======== DATA EXTRACT ========

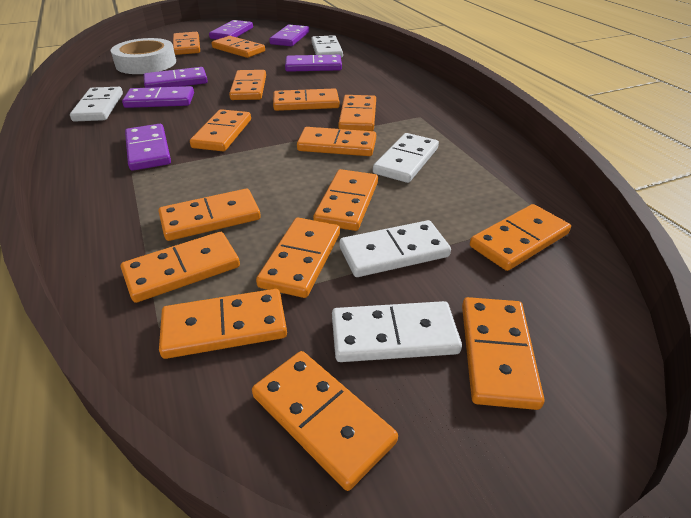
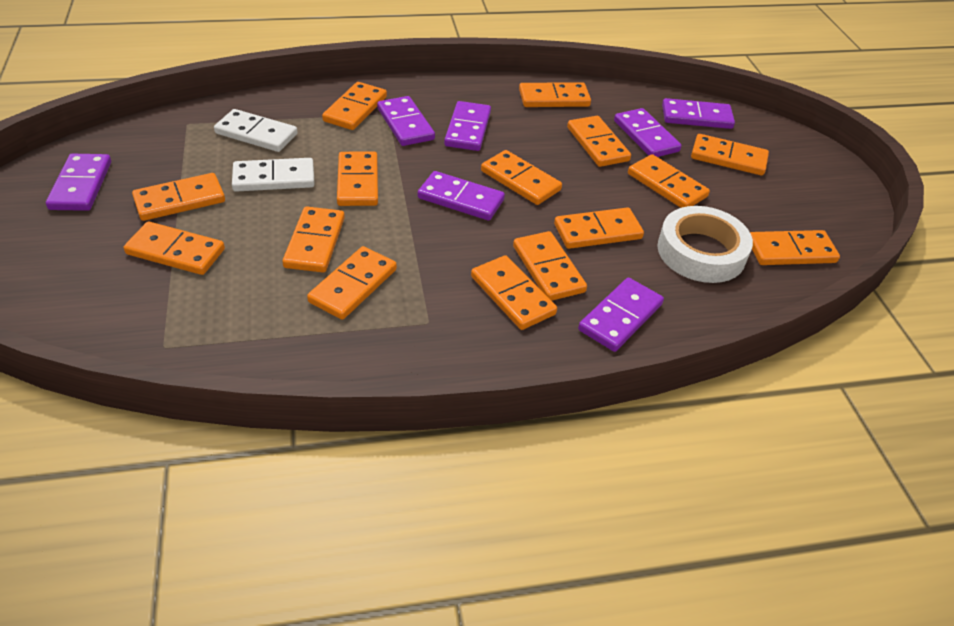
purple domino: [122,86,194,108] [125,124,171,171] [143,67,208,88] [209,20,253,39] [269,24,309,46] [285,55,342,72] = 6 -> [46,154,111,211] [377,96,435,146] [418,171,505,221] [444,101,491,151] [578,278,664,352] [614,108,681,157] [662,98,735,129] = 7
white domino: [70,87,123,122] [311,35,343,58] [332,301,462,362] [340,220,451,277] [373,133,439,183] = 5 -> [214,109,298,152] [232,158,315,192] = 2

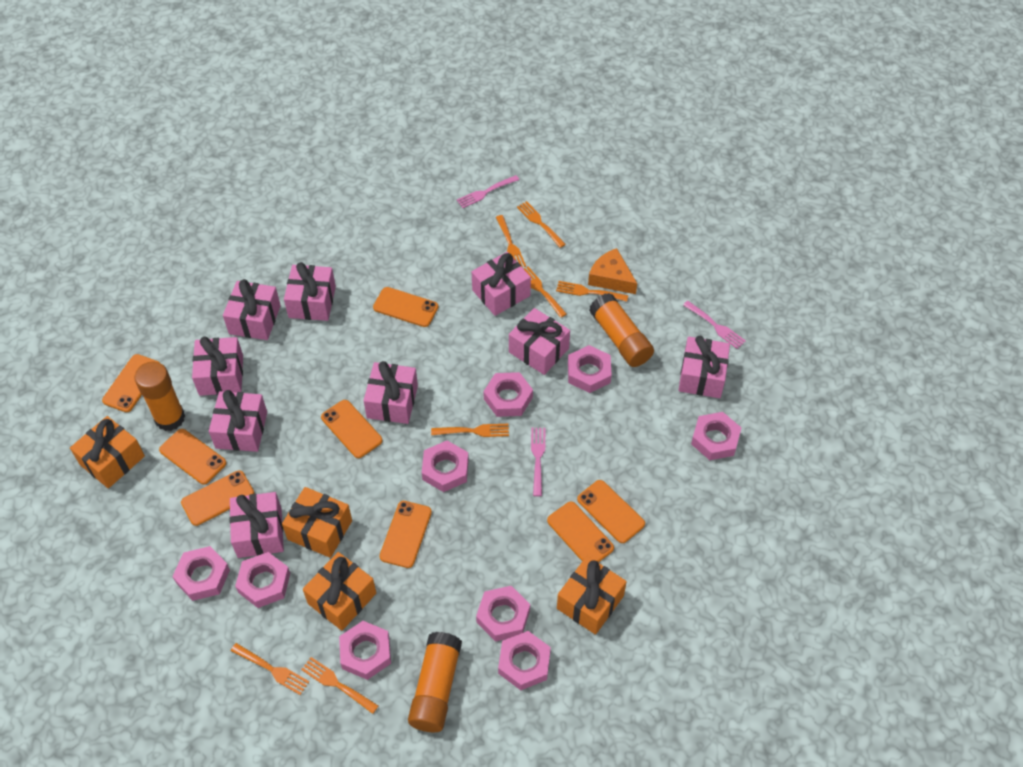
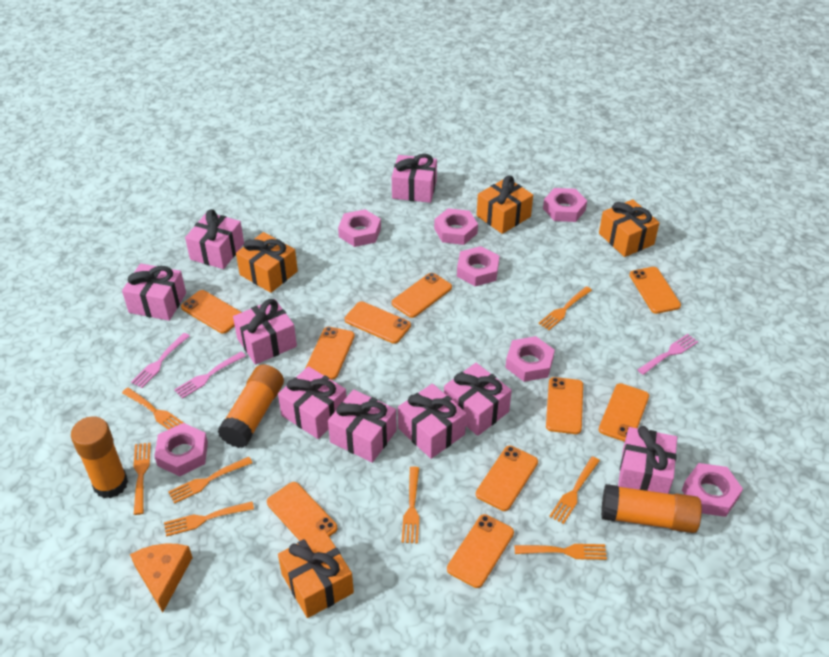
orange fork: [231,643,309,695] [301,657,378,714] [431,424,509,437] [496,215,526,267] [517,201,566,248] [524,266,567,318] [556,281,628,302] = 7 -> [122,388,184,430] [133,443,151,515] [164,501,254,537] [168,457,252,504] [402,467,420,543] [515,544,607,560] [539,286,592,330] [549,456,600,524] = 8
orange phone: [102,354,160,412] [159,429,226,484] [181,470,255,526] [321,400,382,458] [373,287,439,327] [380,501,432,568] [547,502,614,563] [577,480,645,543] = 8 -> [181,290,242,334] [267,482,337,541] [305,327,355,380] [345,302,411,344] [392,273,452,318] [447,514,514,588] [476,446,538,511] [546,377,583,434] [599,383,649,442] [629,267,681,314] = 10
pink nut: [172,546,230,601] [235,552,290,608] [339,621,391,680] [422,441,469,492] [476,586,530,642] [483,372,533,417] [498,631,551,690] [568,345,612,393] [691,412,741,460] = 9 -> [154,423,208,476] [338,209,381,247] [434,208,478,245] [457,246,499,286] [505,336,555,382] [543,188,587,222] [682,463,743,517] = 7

========

**YOUR INSTRUCTIONS**: An exact copy of the entries above, with no pictures, is the required answer.

**EXERCISE RESULT**:
purple domino: [122,86,194,108] [125,124,171,171] [143,67,208,88] [209,20,253,39] [269,24,309,46] [285,55,342,72] = 6 -> [46,154,111,211] [377,96,435,146] [418,171,505,221] [444,101,491,151] [578,278,664,352] [614,108,681,157] [662,98,735,129] = 7
white domino: [70,87,123,122] [311,35,343,58] [332,301,462,362] [340,220,451,277] [373,133,439,183] = 5 -> [214,109,298,152] [232,158,315,192] = 2

orange fork: [231,643,309,695] [301,657,378,714] [431,424,509,437] [496,215,526,267] [517,201,566,248] [524,266,567,318] [556,281,628,302] = 7 -> [122,388,184,430] [133,443,151,515] [164,501,254,537] [168,457,252,504] [402,467,420,543] [515,544,607,560] [539,286,592,330] [549,456,600,524] = 8
orange phone: [102,354,160,412] [159,429,226,484] [181,470,255,526] [321,400,382,458] [373,287,439,327] [380,501,432,568] [547,502,614,563] [577,480,645,543] = 8 -> [181,290,242,334] [267,482,337,541] [305,327,355,380] [345,302,411,344] [392,273,452,318] [447,514,514,588] [476,446,538,511] [546,377,583,434] [599,383,649,442] [629,267,681,314] = 10
pink nut: [172,546,230,601] [235,552,290,608] [339,621,391,680] [422,441,469,492] [476,586,530,642] [483,372,533,417] [498,631,551,690] [568,345,612,393] [691,412,741,460] = 9 -> [154,423,208,476] [338,209,381,247] [434,208,478,245] [457,246,499,286] [505,336,555,382] [543,188,587,222] [682,463,743,517] = 7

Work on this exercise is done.